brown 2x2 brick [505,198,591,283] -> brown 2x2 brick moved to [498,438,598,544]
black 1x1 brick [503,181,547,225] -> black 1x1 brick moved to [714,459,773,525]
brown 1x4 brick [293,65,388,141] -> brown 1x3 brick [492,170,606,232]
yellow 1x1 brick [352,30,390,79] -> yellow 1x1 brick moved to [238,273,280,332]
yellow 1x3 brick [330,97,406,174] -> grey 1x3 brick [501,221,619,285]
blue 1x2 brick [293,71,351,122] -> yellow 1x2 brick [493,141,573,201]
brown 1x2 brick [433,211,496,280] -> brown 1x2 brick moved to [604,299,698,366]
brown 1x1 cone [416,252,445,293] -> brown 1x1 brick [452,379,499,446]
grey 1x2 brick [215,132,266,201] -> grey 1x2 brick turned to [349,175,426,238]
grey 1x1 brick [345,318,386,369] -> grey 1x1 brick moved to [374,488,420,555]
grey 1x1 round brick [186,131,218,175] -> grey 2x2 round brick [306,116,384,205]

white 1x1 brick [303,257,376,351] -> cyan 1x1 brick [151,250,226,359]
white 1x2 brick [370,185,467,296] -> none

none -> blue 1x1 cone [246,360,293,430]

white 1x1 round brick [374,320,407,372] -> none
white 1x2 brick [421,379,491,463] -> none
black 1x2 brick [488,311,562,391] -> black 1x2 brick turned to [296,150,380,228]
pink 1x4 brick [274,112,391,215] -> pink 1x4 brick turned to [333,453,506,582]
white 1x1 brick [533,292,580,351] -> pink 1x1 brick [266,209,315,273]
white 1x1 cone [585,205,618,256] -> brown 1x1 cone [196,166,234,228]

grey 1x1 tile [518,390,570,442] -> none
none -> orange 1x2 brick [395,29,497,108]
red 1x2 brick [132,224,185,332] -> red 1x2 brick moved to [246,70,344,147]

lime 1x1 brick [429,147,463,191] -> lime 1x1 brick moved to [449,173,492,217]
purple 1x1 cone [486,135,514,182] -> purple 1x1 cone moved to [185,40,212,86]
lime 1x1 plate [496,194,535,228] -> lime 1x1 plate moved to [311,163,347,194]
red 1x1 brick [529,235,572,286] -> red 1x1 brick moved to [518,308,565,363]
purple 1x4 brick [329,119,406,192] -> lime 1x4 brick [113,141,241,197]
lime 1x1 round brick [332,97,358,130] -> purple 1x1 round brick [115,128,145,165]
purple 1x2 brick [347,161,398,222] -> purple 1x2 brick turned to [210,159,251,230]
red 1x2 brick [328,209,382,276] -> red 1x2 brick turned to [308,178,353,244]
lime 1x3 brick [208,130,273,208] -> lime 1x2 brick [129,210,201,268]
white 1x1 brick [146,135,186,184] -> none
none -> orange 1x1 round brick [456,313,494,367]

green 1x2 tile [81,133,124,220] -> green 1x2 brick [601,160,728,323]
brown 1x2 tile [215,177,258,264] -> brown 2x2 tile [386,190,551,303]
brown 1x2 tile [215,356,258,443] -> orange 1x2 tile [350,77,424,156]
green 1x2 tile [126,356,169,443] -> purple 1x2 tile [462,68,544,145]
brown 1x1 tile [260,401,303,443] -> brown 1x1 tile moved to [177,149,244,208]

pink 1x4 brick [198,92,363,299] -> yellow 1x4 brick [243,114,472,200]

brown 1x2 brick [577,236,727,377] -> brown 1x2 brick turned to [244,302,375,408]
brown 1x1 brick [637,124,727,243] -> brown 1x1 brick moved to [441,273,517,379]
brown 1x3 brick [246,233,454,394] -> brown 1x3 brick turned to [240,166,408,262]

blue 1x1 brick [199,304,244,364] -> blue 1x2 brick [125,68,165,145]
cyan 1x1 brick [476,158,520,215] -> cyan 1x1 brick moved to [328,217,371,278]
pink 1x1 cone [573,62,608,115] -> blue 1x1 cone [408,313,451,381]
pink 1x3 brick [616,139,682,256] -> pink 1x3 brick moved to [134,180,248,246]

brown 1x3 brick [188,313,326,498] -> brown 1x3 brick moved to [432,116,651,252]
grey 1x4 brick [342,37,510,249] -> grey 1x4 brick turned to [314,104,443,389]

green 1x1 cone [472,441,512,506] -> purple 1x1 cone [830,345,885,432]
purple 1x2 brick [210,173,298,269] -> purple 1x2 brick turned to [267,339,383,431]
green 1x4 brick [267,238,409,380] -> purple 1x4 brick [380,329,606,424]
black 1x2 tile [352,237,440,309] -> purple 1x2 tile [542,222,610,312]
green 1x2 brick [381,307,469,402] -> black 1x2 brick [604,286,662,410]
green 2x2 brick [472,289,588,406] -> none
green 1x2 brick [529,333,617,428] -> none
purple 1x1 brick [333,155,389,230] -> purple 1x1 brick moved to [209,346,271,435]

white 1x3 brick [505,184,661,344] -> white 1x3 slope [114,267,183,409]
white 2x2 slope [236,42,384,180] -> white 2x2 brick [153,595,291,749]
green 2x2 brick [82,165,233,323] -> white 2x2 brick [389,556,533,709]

• _ACTION ITEM_:
Copy out all lines from the records where the word "cyan" appears.

• _TASK RESULT_:
white 1x1 brick [303,257,376,351] -> cyan 1x1 brick [151,250,226,359]
cyan 1x1 brick [476,158,520,215] -> cyan 1x1 brick moved to [328,217,371,278]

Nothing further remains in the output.